═════ Extracted records ═════

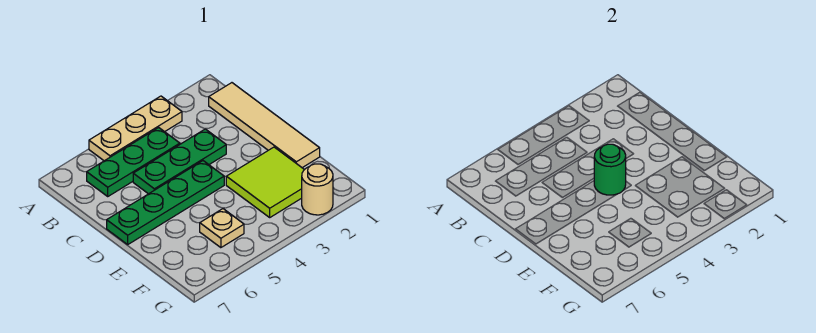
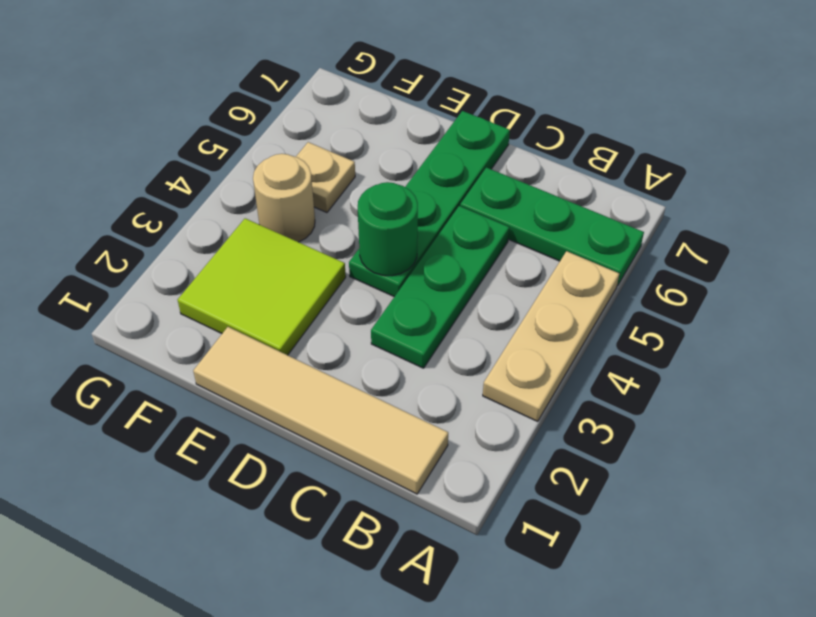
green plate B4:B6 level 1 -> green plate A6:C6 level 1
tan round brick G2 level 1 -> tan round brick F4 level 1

═════
═════ Extracted records ═════

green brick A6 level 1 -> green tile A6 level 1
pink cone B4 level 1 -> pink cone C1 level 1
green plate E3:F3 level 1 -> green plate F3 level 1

═════

• _Exercise prompt_: Determine how many lines of the listing above contain the string "green", and answer with that figure alone.

• _Reply to the task_: 3